- [TASK GOAL] Starting at the line below holding "(599, 144) = (510, 212): brown" and stopping at the line holding "(814, 343) = (830, 118): white", print every line exactly, both ends included, and leave the rest out.

- [MATERIALS PROVIDED]
--- START ---
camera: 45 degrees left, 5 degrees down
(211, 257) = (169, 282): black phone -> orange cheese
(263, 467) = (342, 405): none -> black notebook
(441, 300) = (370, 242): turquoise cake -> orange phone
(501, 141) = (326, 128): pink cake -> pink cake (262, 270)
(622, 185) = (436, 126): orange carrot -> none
--- END ---
--- START ---
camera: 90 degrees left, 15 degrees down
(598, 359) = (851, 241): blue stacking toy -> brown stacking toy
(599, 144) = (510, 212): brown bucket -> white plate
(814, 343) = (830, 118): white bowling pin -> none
--- END ---
- [ANSWER SPACE]
(599, 144) = (510, 212): brown bucket -> white plate
(814, 343) = (830, 118): white bowling pin -> none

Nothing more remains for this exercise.